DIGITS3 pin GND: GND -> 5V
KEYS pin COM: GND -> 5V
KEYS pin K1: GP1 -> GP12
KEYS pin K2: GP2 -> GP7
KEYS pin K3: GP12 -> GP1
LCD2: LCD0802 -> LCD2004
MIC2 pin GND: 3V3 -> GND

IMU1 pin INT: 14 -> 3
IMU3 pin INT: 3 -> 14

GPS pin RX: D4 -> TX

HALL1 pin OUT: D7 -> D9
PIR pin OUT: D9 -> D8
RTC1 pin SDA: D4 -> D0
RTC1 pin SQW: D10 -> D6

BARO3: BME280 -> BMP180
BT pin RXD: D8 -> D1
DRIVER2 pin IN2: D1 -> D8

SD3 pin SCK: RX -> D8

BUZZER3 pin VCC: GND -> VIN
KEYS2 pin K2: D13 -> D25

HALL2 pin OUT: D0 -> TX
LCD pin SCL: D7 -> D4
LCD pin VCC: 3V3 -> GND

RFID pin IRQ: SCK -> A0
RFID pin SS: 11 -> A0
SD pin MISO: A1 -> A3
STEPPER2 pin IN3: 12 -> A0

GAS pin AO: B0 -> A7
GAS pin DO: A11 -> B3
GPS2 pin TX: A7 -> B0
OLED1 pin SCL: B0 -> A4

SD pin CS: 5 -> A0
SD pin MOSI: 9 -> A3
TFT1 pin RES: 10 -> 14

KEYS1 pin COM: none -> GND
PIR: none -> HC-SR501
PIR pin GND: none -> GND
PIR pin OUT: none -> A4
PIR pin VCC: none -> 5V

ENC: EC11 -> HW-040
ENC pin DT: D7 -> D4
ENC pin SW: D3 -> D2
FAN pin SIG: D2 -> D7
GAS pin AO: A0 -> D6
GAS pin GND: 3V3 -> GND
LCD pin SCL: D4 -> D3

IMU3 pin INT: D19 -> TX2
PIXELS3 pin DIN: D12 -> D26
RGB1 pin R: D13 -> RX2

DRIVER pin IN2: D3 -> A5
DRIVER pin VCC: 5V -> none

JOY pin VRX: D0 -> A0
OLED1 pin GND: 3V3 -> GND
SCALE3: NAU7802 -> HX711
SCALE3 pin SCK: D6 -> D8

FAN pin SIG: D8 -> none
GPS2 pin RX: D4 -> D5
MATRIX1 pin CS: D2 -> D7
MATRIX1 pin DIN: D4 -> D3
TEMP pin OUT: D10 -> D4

----------

(EXERCISE)
The response must reproduce the whole listing exactly.

(SOLUTION TO THE PROBLEM)
DIGITS3 pin GND: GND -> 5V
KEYS pin COM: GND -> 5V
KEYS pin K1: GP1 -> GP12
KEYS pin K2: GP2 -> GP7
KEYS pin K3: GP12 -> GP1
LCD2: LCD0802 -> LCD2004
MIC2 pin GND: 3V3 -> GND

IMU1 pin INT: 14 -> 3
IMU3 pin INT: 3 -> 14

GPS pin RX: D4 -> TX

HALL1 pin OUT: D7 -> D9
PIR pin OUT: D9 -> D8
RTC1 pin SDA: D4 -> D0
RTC1 pin SQW: D10 -> D6

BARO3: BME280 -> BMP180
BT pin RXD: D8 -> D1
DRIVER2 pin IN2: D1 -> D8

SD3 pin SCK: RX -> D8

BUZZER3 pin VCC: GND -> VIN
KEYS2 pin K2: D13 -> D25

HALL2 pin OUT: D0 -> TX
LCD pin SCL: D7 -> D4
LCD pin VCC: 3V3 -> GND

RFID pin IRQ: SCK -> A0
RFID pin SS: 11 -> A0
SD pin MISO: A1 -> A3
STEPPER2 pin IN3: 12 -> A0

GAS pin AO: B0 -> A7
GAS pin DO: A11 -> B3
GPS2 pin TX: A7 -> B0
OLED1 pin SCL: B0 -> A4

SD pin CS: 5 -> A0
SD pin MOSI: 9 -> A3
TFT1 pin RES: 10 -> 14

KEYS1 pin COM: none -> GND
PIR: none -> HC-SR501
PIR pin GND: none -> GND
PIR pin OUT: none -> A4
PIR pin VCC: none -> 5V

ENC: EC11 -> HW-040
ENC pin DT: D7 -> D4
ENC pin SW: D3 -> D2
FAN pin SIG: D2 -> D7
GAS pin AO: A0 -> D6
GAS pin GND: 3V3 -> GND
LCD pin SCL: D4 -> D3

IMU3 pin INT: D19 -> TX2
PIXELS3 pin DIN: D12 -> D26
RGB1 pin R: D13 -> RX2

DRIVER pin IN2: D3 -> A5
DRIVER pin VCC: 5V -> none

JOY pin VRX: D0 -> A0
OLED1 pin GND: 3V3 -> GND
SCALE3: NAU7802 -> HX711
SCALE3 pin SCK: D6 -> D8

FAN pin SIG: D8 -> none
GPS2 pin RX: D4 -> D5
MATRIX1 pin CS: D2 -> D7
MATRIX1 pin DIN: D4 -> D3
TEMP pin OUT: D10 -> D4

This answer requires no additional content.